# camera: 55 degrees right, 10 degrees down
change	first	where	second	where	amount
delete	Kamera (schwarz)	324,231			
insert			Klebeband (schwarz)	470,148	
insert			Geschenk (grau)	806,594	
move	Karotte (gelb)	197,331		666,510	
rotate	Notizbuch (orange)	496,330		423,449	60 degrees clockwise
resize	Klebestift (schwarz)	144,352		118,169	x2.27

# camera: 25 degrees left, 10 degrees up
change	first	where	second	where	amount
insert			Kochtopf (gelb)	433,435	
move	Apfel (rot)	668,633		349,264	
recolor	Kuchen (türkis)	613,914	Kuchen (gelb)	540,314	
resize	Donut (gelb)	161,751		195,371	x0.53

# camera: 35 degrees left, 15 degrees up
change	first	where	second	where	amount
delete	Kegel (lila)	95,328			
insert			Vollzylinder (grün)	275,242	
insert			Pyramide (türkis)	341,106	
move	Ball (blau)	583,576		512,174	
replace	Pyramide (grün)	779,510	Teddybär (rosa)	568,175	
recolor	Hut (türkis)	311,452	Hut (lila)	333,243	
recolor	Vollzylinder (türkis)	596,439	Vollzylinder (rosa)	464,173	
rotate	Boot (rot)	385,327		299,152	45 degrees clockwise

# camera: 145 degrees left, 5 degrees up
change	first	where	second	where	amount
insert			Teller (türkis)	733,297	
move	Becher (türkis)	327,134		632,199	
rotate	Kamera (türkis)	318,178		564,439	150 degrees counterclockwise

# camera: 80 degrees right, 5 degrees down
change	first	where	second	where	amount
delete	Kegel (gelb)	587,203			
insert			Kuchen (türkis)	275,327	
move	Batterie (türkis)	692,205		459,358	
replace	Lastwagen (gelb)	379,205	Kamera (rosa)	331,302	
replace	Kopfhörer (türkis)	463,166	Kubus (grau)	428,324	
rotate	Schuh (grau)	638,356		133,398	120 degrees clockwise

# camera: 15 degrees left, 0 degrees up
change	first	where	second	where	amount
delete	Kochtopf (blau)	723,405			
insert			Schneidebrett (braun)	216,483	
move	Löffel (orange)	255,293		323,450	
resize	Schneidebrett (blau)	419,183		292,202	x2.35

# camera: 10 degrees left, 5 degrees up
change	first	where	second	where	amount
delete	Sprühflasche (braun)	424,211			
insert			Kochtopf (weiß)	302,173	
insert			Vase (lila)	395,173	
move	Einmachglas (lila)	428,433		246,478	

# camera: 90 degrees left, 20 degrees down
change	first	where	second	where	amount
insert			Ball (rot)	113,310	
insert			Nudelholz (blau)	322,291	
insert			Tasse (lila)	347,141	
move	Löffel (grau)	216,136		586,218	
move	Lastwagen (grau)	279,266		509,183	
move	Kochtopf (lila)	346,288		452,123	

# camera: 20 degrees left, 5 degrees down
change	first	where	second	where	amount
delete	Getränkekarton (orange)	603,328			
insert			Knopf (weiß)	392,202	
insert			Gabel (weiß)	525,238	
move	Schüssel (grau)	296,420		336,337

------------------------------

TASK TO COMPLETE: Nothing should be omitted or altered. Retype the records exactly.

WRITTEN RESPONSE:
# camera: 55 degrees right, 10 degrees down
change	first	where	second	where	amount
delete	Kamera (schwarz)	324,231			
insert			Klebeband (schwarz)	470,148	
insert			Geschenk (grau)	806,594	
move	Karotte (gelb)	197,331		666,510	
rotate	Notizbuch (orange)	496,330		423,449	60 degrees clockwise
resize	Klebestift (schwarz)	144,352		118,169	x2.27

# camera: 25 degrees left, 10 degrees up
change	first	where	second	where	amount
insert			Kochtopf (gelb)	433,435	
move	Apfel (rot)	668,633		349,264	
recolor	Kuchen (türkis)	613,914	Kuchen (gelb)	540,314	
resize	Donut (gelb)	161,751		195,371	x0.53

# camera: 35 degrees left, 15 degrees up
change	first	where	second	where	amount
delete	Kegel (lila)	95,328			
insert			Vollzylinder (grün)	275,242	
insert			Pyramide (türkis)	341,106	
move	Ball (blau)	583,576		512,174	
replace	Pyramide (grün)	779,510	Teddybär (rosa)	568,175	
recolor	Hut (türkis)	311,452	Hut (lila)	333,243	
recolor	Vollzylinder (türkis)	596,439	Vollzylinder (rosa)	464,173	
rotate	Boot (rot)	385,327		299,152	45 degrees clockwise

# camera: 145 degrees left, 5 degrees up
change	first	where	second	where	amount
insert			Teller (türkis)	733,297	
move	Becher (türkis)	327,134		632,199	
rotate	Kamera (türkis)	318,178		564,439	150 degrees counterclockwise

# camera: 80 degrees right, 5 degrees down
change	first	where	second	where	amount
delete	Kegel (gelb)	587,203			
insert			Kuchen (türkis)	275,327	
move	Batterie (türkis)	692,205		459,358	
replace	Lastwagen (gelb)	379,205	Kamera (rosa)	331,302	
replace	Kopfhörer (türkis)	463,166	Kubus (grau)	428,324	
rotate	Schuh (grau)	638,356		133,398	120 degrees clockwise

# camera: 15 degrees left, 0 degrees up
change	first	where	second	where	amount
delete	Kochtopf (blau)	723,405			
insert			Schneidebrett (braun)	216,483	
move	Löffel (orange)	255,293		323,450	
resize	Schneidebrett (blau)	419,183		292,202	x2.35

# camera: 10 degrees left, 5 degrees up
change	first	where	second	where	amount
delete	Sprühflasche (braun)	424,211			
insert			Kochtopf (weiß)	302,173	
insert			Vase (lila)	395,173	
move	Einmachglas (lila)	428,433		246,478	

# camera: 90 degrees left, 20 degrees down
change	first	where	second	where	amount
insert			Ball (rot)	113,310	
insert			Nudelholz (blau)	322,291	
insert			Tasse (lila)	347,141	
move	Löffel (grau)	216,136		586,218	
move	Lastwagen (grau)	279,266		509,183	
move	Kochtopf (lila)	346,288		452,123	

# camera: 20 degrees left, 5 degrees down
change	first	where	second	where	amount
delete	Getränkekarton (orange)	603,328			
insert			Knopf (weiß)	392,202	
insert			Gabel (weiß)	525,238	
move	Schüssel (grau)	296,420		336,337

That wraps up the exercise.